**Work order**
Filter the records, keeping every line that has the string "purple".

(Coordinate-based change listings)
************
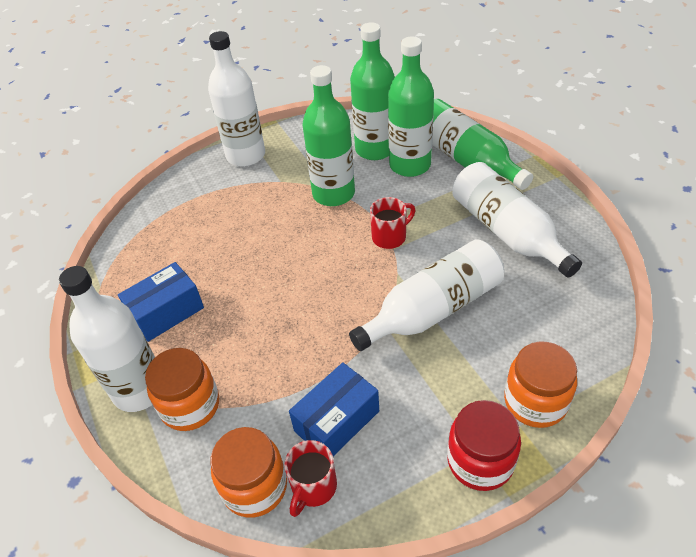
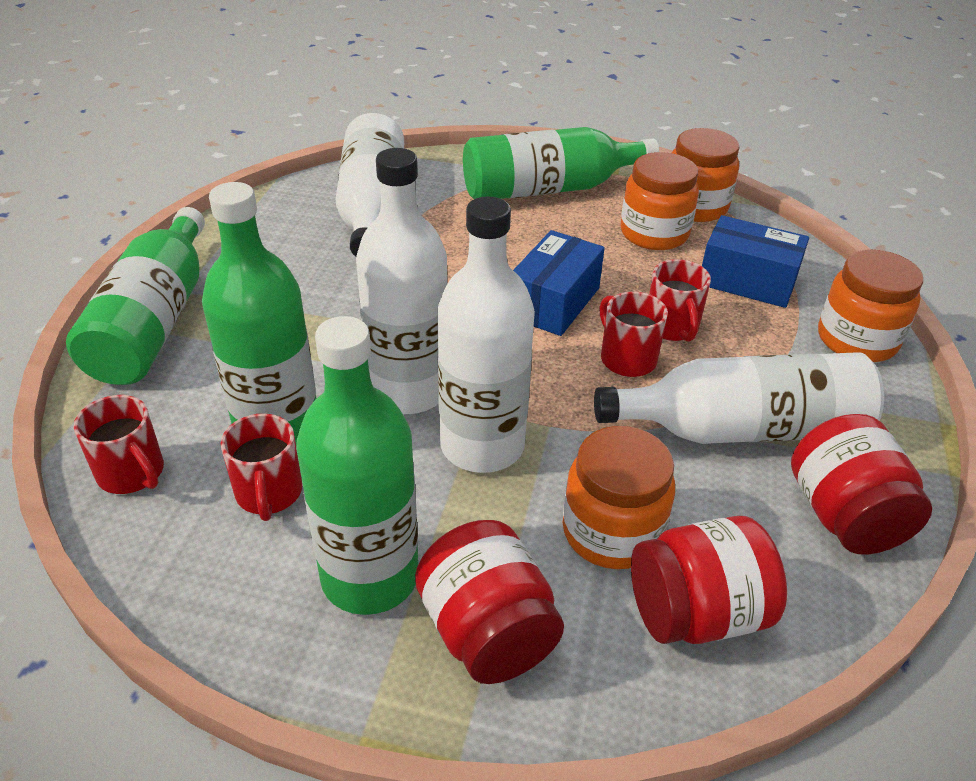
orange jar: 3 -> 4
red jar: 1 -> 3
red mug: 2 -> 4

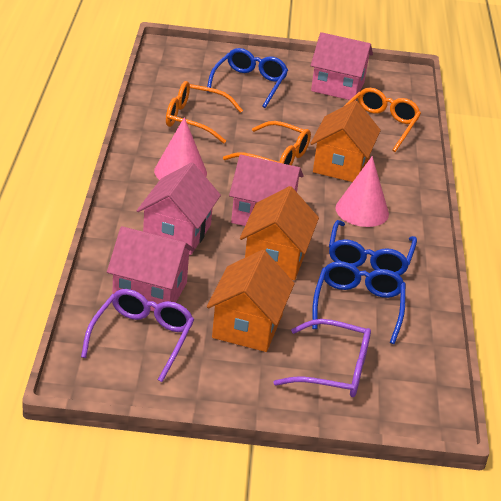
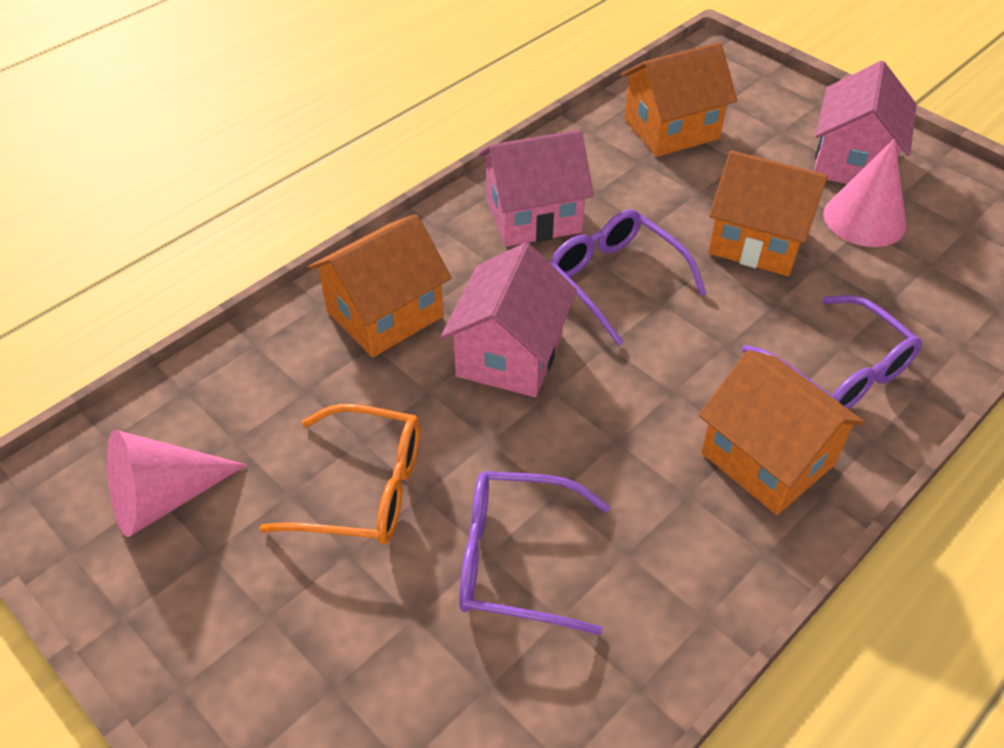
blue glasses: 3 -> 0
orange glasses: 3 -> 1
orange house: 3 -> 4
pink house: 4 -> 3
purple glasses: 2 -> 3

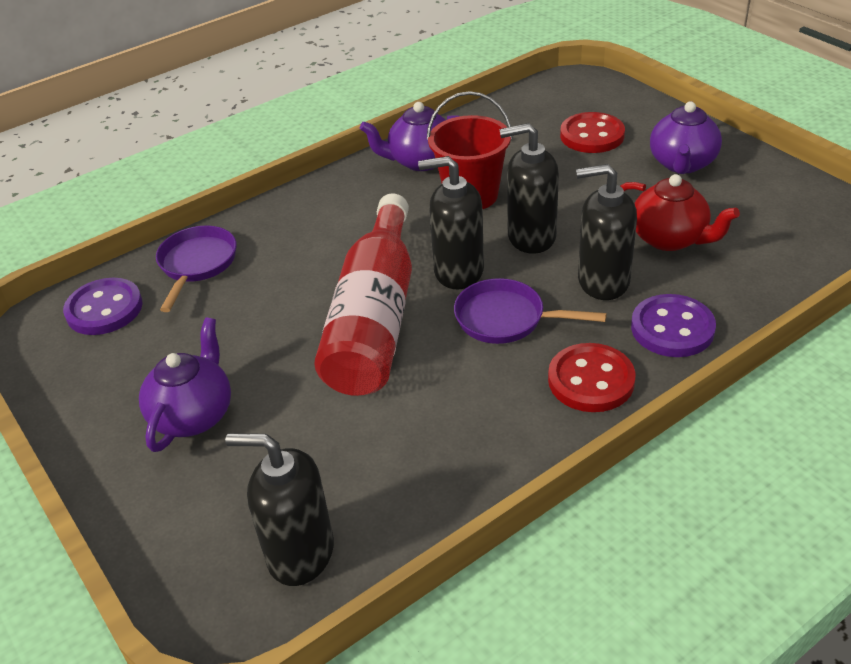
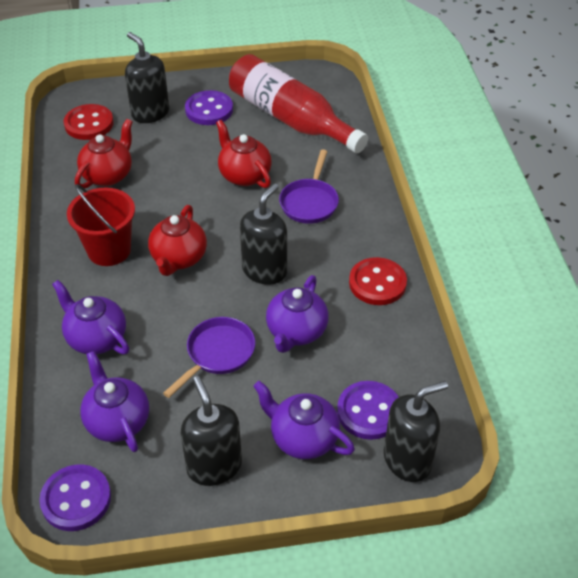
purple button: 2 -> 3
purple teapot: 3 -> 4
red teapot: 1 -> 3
************
**Output of the exercise**
purple glasses: 2 -> 3
purple button: 2 -> 3
purple teapot: 3 -> 4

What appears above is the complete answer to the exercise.